Repeat the listing that follows, character for character, minus the pictures.

- **Extracted material**:

========

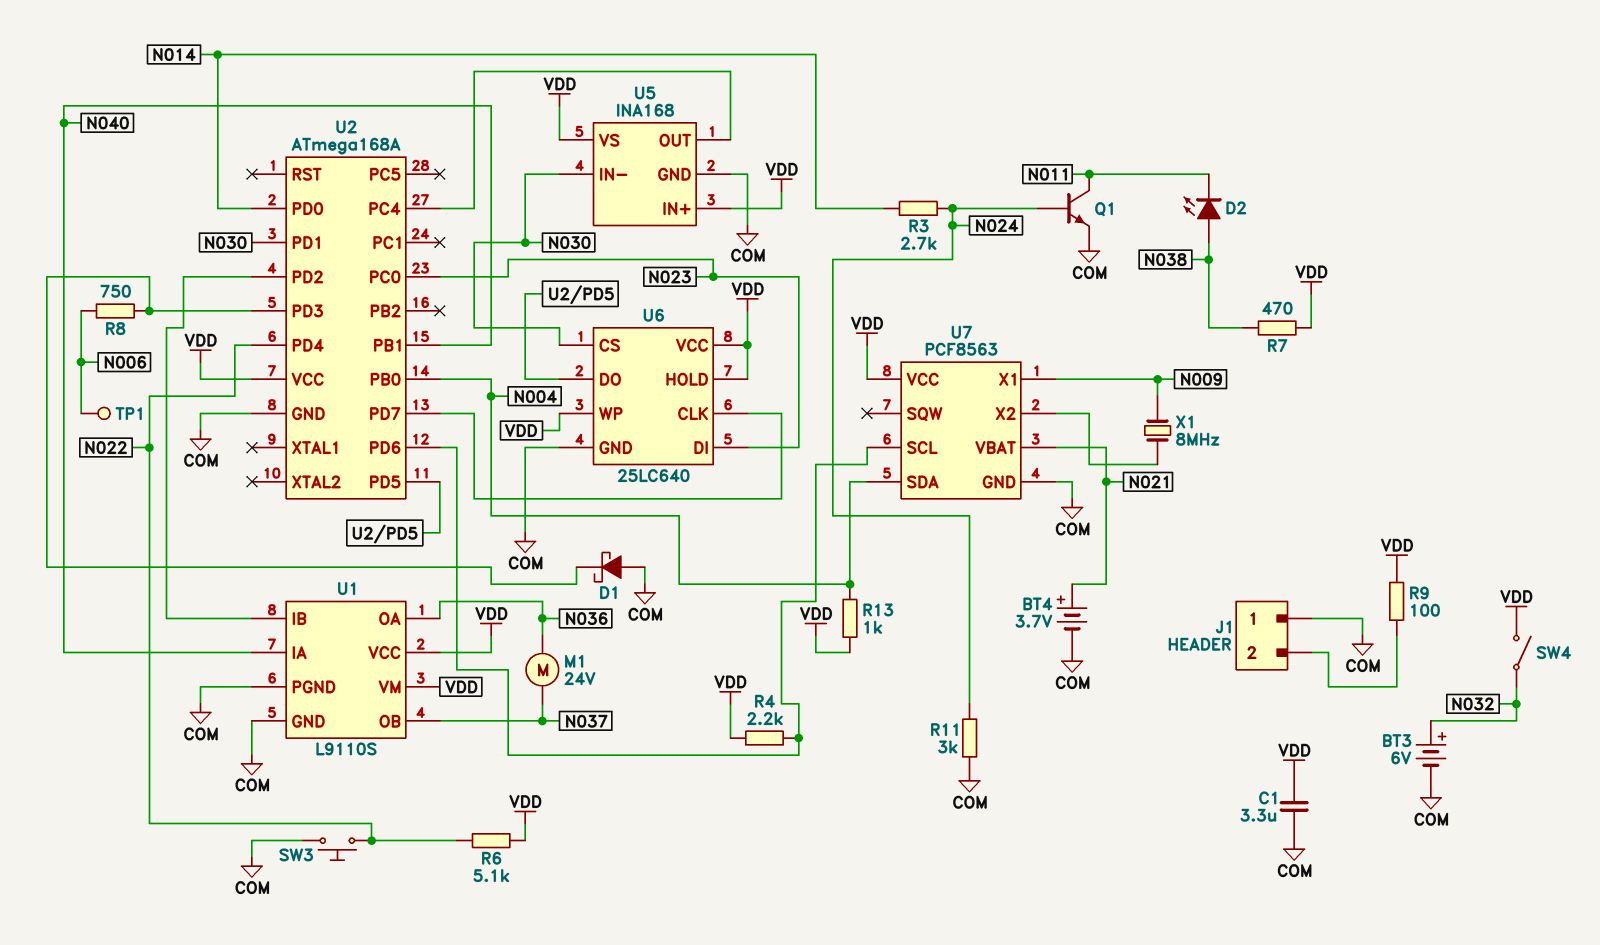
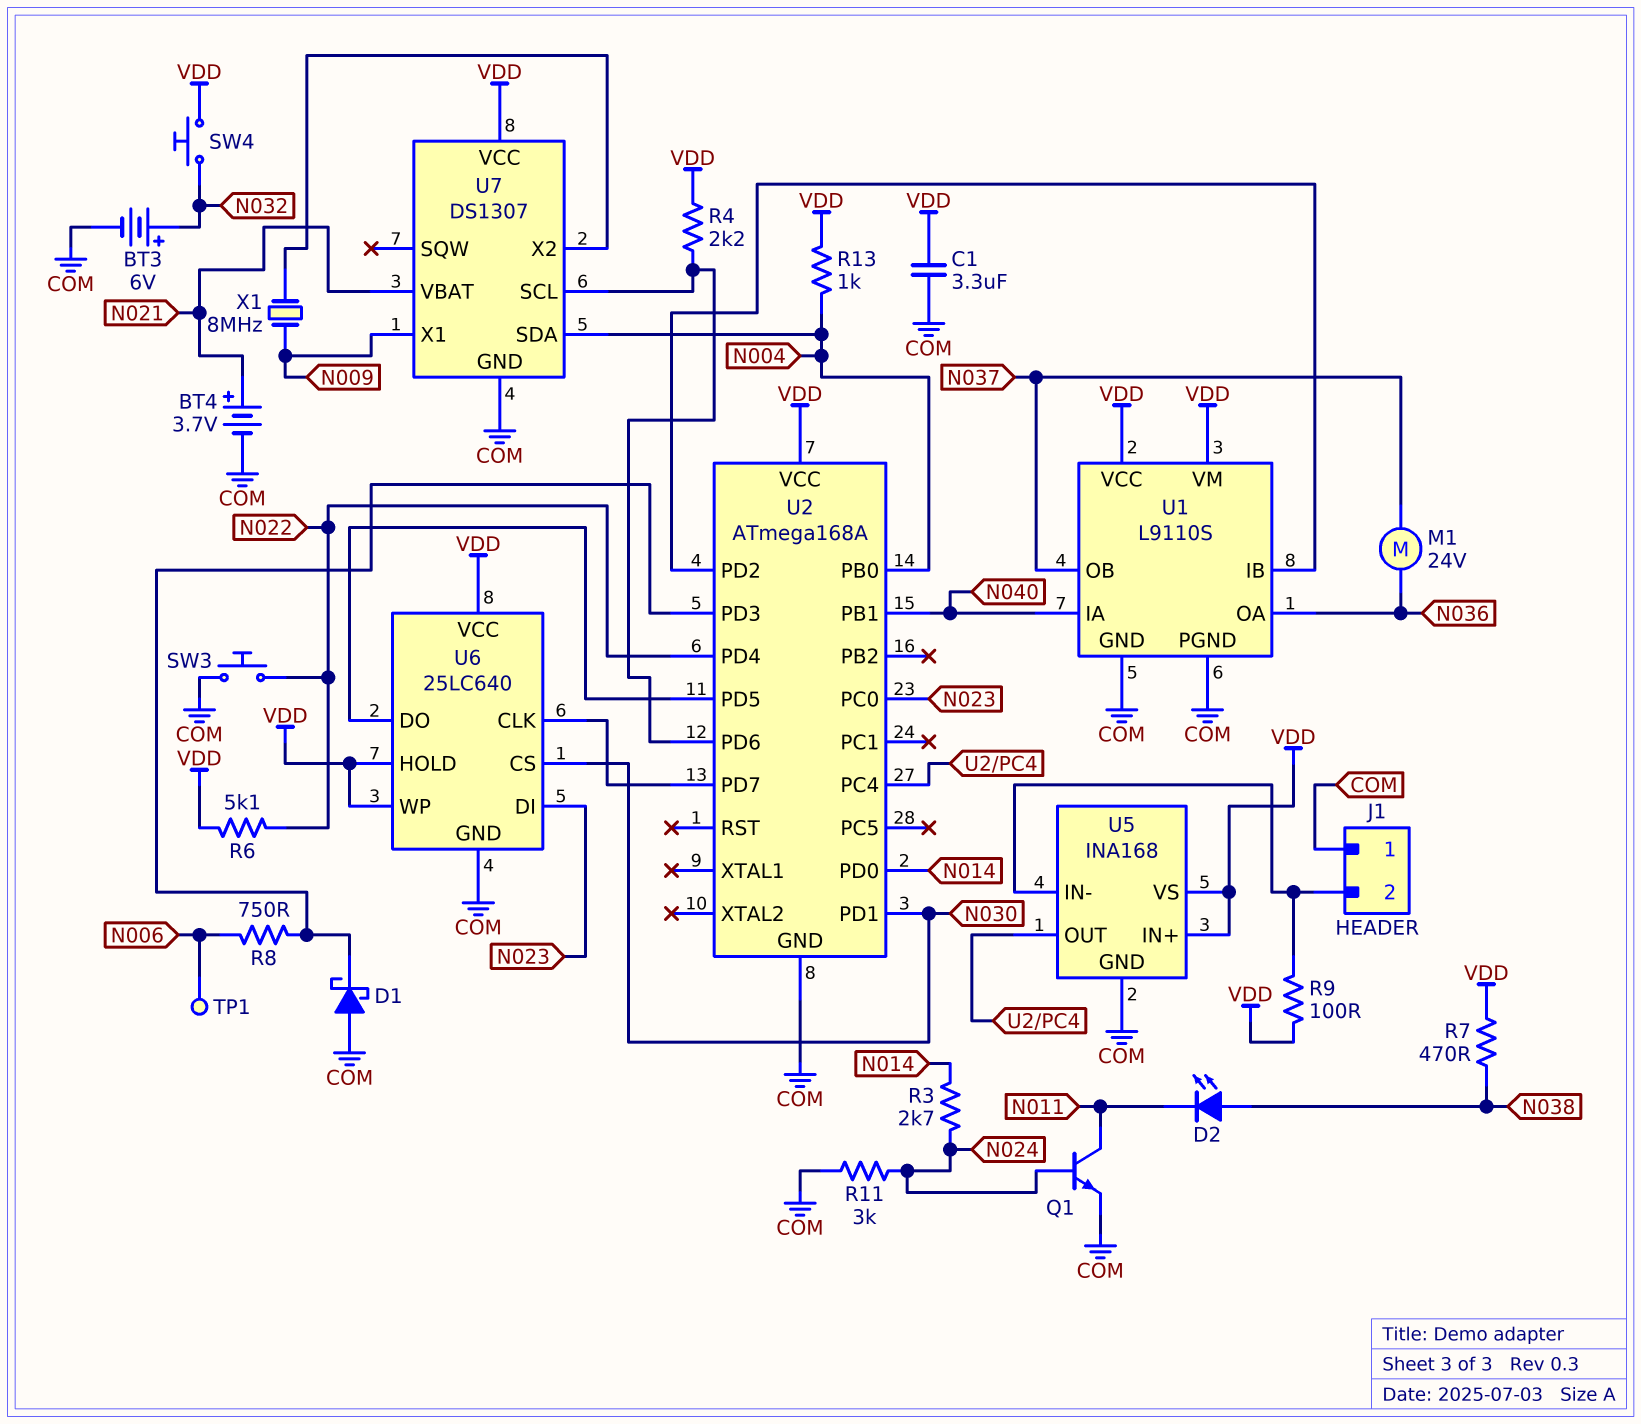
SW4: switch (N032, VDD) -> button (N032, VDD)
U5 pin IN-: N030 -> J1/2
U7: PCF8563 -> DS1307

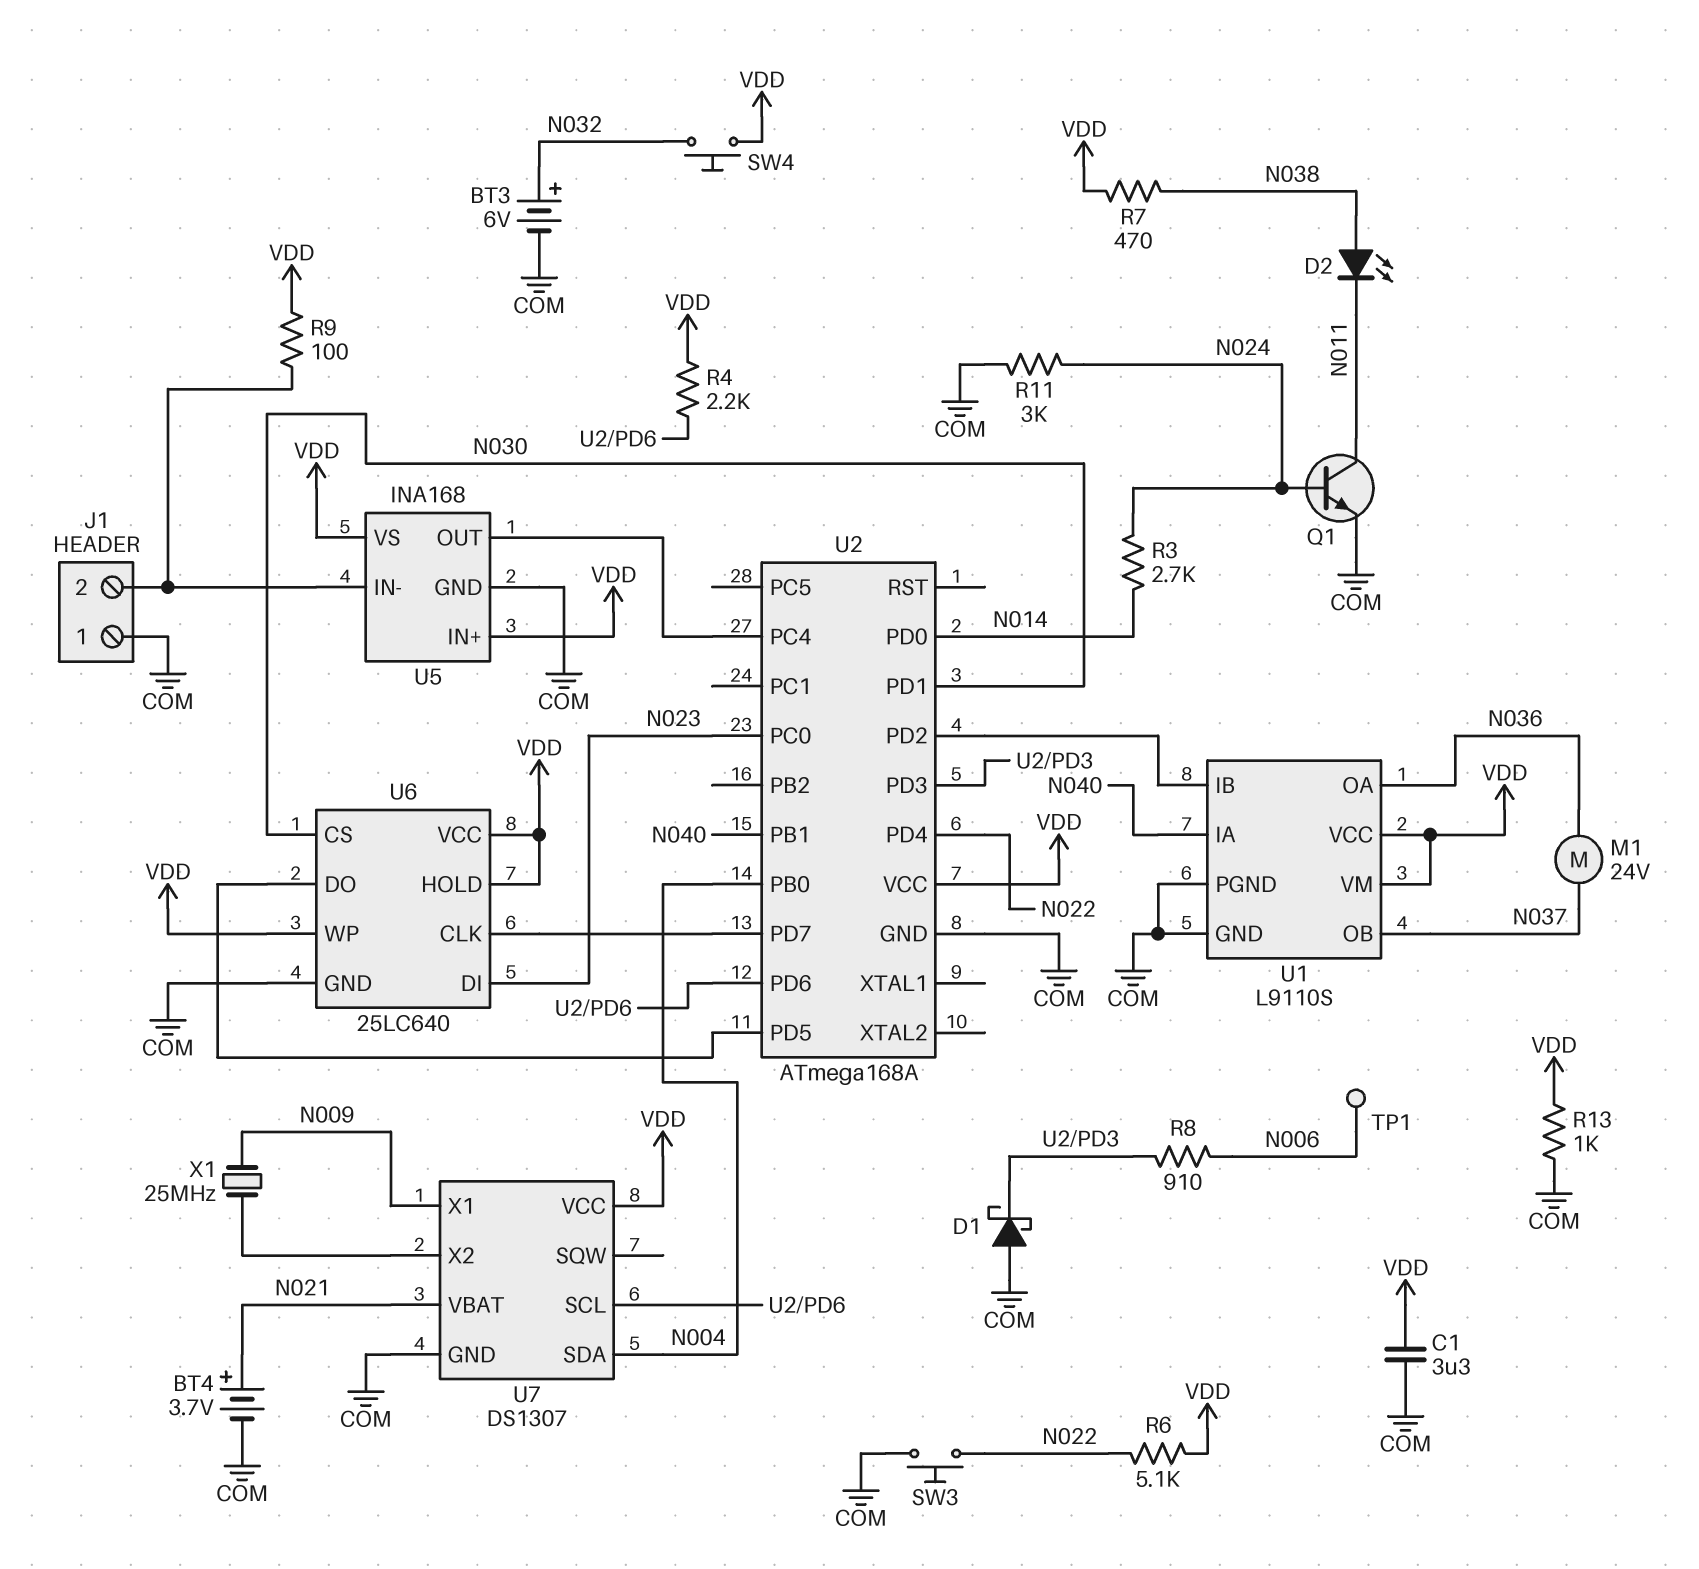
R8: 750 (N006, U2/PD3) -> 910 (N006, U2/PD3)
R13: 1k (N004, VDD) -> 1k (COM, VDD)
X1: 8MHz (N009, U7/X2) -> 25MHz (N009, U7/X2)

========

- **Response to this task**:
SW4: switch (N032, VDD) -> button (N032, VDD)
U5 pin IN-: N030 -> J1/2
U7: PCF8563 -> DS1307

R8: 750 (N006, U2/PD3) -> 910 (N006, U2/PD3)
R13: 1k (N004, VDD) -> 1k (COM, VDD)
X1: 8MHz (N009, U7/X2) -> 25MHz (N009, U7/X2)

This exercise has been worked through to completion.